*** Opening DATA EXTRACTS ***

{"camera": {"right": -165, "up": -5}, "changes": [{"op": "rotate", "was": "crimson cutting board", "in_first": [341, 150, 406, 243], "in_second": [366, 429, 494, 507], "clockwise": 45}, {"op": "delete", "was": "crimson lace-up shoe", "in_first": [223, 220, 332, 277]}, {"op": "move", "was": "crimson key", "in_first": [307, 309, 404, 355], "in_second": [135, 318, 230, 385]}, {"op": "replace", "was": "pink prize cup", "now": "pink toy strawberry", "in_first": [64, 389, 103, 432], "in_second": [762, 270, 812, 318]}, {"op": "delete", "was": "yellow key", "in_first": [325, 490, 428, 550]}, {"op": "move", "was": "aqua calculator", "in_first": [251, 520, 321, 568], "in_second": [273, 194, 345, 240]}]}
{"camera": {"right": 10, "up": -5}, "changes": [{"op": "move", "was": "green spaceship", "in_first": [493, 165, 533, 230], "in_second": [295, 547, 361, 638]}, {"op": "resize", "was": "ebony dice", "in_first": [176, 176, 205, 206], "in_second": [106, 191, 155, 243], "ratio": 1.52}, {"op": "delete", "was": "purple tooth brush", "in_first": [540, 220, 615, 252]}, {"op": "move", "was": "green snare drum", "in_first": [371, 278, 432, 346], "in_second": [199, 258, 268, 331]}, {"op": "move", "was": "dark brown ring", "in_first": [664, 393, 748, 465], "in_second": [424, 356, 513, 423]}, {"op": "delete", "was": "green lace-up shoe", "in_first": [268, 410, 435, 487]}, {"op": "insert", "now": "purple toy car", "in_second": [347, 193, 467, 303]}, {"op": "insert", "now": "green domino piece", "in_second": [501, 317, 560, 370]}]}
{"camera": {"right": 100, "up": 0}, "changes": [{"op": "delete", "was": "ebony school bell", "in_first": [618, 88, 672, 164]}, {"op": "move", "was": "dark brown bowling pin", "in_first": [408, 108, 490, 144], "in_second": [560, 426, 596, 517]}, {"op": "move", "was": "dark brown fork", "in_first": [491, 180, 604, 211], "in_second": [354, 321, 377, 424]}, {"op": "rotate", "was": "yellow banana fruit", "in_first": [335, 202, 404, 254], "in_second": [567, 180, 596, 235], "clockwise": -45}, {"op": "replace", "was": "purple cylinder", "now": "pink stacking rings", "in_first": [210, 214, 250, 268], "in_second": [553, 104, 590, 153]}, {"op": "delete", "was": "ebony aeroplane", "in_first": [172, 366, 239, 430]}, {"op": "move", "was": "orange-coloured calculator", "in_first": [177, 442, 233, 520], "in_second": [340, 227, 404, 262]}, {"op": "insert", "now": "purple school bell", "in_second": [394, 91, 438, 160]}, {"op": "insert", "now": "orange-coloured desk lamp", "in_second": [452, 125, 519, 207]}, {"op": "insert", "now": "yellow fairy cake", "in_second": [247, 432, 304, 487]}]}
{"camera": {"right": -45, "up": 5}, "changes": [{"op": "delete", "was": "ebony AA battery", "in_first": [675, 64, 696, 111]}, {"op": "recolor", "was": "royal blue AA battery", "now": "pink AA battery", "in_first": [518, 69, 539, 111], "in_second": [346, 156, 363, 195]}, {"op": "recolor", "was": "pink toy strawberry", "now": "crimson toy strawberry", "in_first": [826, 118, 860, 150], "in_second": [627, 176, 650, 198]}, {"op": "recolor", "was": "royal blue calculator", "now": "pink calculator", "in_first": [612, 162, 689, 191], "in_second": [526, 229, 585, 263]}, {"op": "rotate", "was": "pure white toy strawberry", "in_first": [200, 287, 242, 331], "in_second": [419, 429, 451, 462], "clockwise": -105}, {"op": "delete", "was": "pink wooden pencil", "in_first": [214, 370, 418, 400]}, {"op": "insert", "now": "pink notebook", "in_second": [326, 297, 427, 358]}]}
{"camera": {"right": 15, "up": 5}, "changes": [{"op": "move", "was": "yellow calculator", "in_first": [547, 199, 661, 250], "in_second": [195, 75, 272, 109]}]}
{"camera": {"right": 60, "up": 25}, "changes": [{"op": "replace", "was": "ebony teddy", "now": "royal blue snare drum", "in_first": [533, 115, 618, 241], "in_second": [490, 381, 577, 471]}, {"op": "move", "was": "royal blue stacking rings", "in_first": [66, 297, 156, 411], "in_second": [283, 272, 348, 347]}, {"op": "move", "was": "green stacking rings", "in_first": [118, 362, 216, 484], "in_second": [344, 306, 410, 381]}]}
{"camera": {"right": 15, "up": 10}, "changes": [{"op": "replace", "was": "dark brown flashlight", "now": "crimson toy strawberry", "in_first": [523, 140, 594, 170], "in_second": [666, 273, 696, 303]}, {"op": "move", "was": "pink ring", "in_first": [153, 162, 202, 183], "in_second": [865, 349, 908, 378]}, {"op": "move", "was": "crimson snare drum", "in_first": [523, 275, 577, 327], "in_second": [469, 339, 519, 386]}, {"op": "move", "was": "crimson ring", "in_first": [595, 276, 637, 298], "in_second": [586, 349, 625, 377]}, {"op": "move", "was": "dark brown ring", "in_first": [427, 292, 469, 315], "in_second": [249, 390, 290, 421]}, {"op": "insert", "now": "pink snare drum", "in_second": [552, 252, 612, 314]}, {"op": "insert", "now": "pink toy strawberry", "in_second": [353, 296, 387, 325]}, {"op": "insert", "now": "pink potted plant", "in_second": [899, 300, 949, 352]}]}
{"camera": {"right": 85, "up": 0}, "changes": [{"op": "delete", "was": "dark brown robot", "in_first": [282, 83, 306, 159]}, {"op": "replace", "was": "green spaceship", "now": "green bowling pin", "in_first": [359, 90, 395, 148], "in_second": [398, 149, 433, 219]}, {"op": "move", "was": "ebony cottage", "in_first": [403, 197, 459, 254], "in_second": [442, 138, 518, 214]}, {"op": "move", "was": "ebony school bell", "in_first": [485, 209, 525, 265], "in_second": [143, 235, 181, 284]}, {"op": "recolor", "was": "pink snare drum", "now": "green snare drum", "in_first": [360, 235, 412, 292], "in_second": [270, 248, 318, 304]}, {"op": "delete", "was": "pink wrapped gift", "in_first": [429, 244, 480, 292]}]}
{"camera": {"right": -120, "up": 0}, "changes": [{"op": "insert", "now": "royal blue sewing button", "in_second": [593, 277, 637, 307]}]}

*** Closing DATA EXTRACTS ***

§ WHAT YOU NEED TO DO
Would you please write out the entries again exactly?

§ ANSWER TO THIS PROBLEM
{"camera": {"right": -165, "up": -5}, "changes": [{"op": "rotate", "was": "crimson cutting board", "in_first": [341, 150, 406, 243], "in_second": [366, 429, 494, 507], "clockwise": 45}, {"op": "delete", "was": "crimson lace-up shoe", "in_first": [223, 220, 332, 277]}, {"op": "move", "was": "crimson key", "in_first": [307, 309, 404, 355], "in_second": [135, 318, 230, 385]}, {"op": "replace", "was": "pink prize cup", "now": "pink toy strawberry", "in_first": [64, 389, 103, 432], "in_second": [762, 270, 812, 318]}, {"op": "delete", "was": "yellow key", "in_first": [325, 490, 428, 550]}, {"op": "move", "was": "aqua calculator", "in_first": [251, 520, 321, 568], "in_second": [273, 194, 345, 240]}]}
{"camera": {"right": 10, "up": -5}, "changes": [{"op": "move", "was": "green spaceship", "in_first": [493, 165, 533, 230], "in_second": [295, 547, 361, 638]}, {"op": "resize", "was": "ebony dice", "in_first": [176, 176, 205, 206], "in_second": [106, 191, 155, 243], "ratio": 1.52}, {"op": "delete", "was": "purple tooth brush", "in_first": [540, 220, 615, 252]}, {"op": "move", "was": "green snare drum", "in_first": [371, 278, 432, 346], "in_second": [199, 258, 268, 331]}, {"op": "move", "was": "dark brown ring", "in_first": [664, 393, 748, 465], "in_second": [424, 356, 513, 423]}, {"op": "delete", "was": "green lace-up shoe", "in_first": [268, 410, 435, 487]}, {"op": "insert", "now": "purple toy car", "in_second": [347, 193, 467, 303]}, {"op": "insert", "now": "green domino piece", "in_second": [501, 317, 560, 370]}]}
{"camera": {"right": 100, "up": 0}, "changes": [{"op": "delete", "was": "ebony school bell", "in_first": [618, 88, 672, 164]}, {"op": "move", "was": "dark brown bowling pin", "in_first": [408, 108, 490, 144], "in_second": [560, 426, 596, 517]}, {"op": "move", "was": "dark brown fork", "in_first": [491, 180, 604, 211], "in_second": [354, 321, 377, 424]}, {"op": "rotate", "was": "yellow banana fruit", "in_first": [335, 202, 404, 254], "in_second": [567, 180, 596, 235], "clockwise": -45}, {"op": "replace", "was": "purple cylinder", "now": "pink stacking rings", "in_first": [210, 214, 250, 268], "in_second": [553, 104, 590, 153]}, {"op": "delete", "was": "ebony aeroplane", "in_first": [172, 366, 239, 430]}, {"op": "move", "was": "orange-coloured calculator", "in_first": [177, 442, 233, 520], "in_second": [340, 227, 404, 262]}, {"op": "insert", "now": "purple school bell", "in_second": [394, 91, 438, 160]}, {"op": "insert", "now": "orange-coloured desk lamp", "in_second": [452, 125, 519, 207]}, {"op": "insert", "now": "yellow fairy cake", "in_second": [247, 432, 304, 487]}]}
{"camera": {"right": -45, "up": 5}, "changes": [{"op": "delete", "was": "ebony AA battery", "in_first": [675, 64, 696, 111]}, {"op": "recolor", "was": "royal blue AA battery", "now": "pink AA battery", "in_first": [518, 69, 539, 111], "in_second": [346, 156, 363, 195]}, {"op": "recolor", "was": "pink toy strawberry", "now": "crimson toy strawberry", "in_first": [826, 118, 860, 150], "in_second": [627, 176, 650, 198]}, {"op": "recolor", "was": "royal blue calculator", "now": "pink calculator", "in_first": [612, 162, 689, 191], "in_second": [526, 229, 585, 263]}, {"op": "rotate", "was": "pure white toy strawberry", "in_first": [200, 287, 242, 331], "in_second": [419, 429, 451, 462], "clockwise": -105}, {"op": "delete", "was": "pink wooden pencil", "in_first": [214, 370, 418, 400]}, {"op": "insert", "now": "pink notebook", "in_second": [326, 297, 427, 358]}]}
{"camera": {"right": 15, "up": 5}, "changes": [{"op": "move", "was": "yellow calculator", "in_first": [547, 199, 661, 250], "in_second": [195, 75, 272, 109]}]}
{"camera": {"right": 60, "up": 25}, "changes": [{"op": "replace", "was": "ebony teddy", "now": "royal blue snare drum", "in_first": [533, 115, 618, 241], "in_second": [490, 381, 577, 471]}, {"op": "move", "was": "royal blue stacking rings", "in_first": [66, 297, 156, 411], "in_second": [283, 272, 348, 347]}, {"op": "move", "was": "green stacking rings", "in_first": [118, 362, 216, 484], "in_second": [344, 306, 410, 381]}]}
{"camera": {"right": 15, "up": 10}, "changes": [{"op": "replace", "was": "dark brown flashlight", "now": "crimson toy strawberry", "in_first": [523, 140, 594, 170], "in_second": [666, 273, 696, 303]}, {"op": "move", "was": "pink ring", "in_first": [153, 162, 202, 183], "in_second": [865, 349, 908, 378]}, {"op": "move", "was": "crimson snare drum", "in_first": [523, 275, 577, 327], "in_second": [469, 339, 519, 386]}, {"op": "move", "was": "crimson ring", "in_first": [595, 276, 637, 298], "in_second": [586, 349, 625, 377]}, {"op": "move", "was": "dark brown ring", "in_first": [427, 292, 469, 315], "in_second": [249, 390, 290, 421]}, {"op": "insert", "now": "pink snare drum", "in_second": [552, 252, 612, 314]}, {"op": "insert", "now": "pink toy strawberry", "in_second": [353, 296, 387, 325]}, {"op": "insert", "now": "pink potted plant", "in_second": [899, 300, 949, 352]}]}
{"camera": {"right": 85, "up": 0}, "changes": [{"op": "delete", "was": "dark brown robot", "in_first": [282, 83, 306, 159]}, {"op": "replace", "was": "green spaceship", "now": "green bowling pin", "in_first": [359, 90, 395, 148], "in_second": [398, 149, 433, 219]}, {"op": "move", "was": "ebony cottage", "in_first": [403, 197, 459, 254], "in_second": [442, 138, 518, 214]}, {"op": "move", "was": "ebony school bell", "in_first": [485, 209, 525, 265], "in_second": [143, 235, 181, 284]}, {"op": "recolor", "was": "pink snare drum", "now": "green snare drum", "in_first": [360, 235, 412, 292], "in_second": [270, 248, 318, 304]}, {"op": "delete", "was": "pink wrapped gift", "in_first": [429, 244, 480, 292]}]}
{"camera": {"right": -120, "up": 0}, "changes": [{"op": "insert", "now": "royal blue sewing button", "in_second": [593, 277, 637, 307]}]}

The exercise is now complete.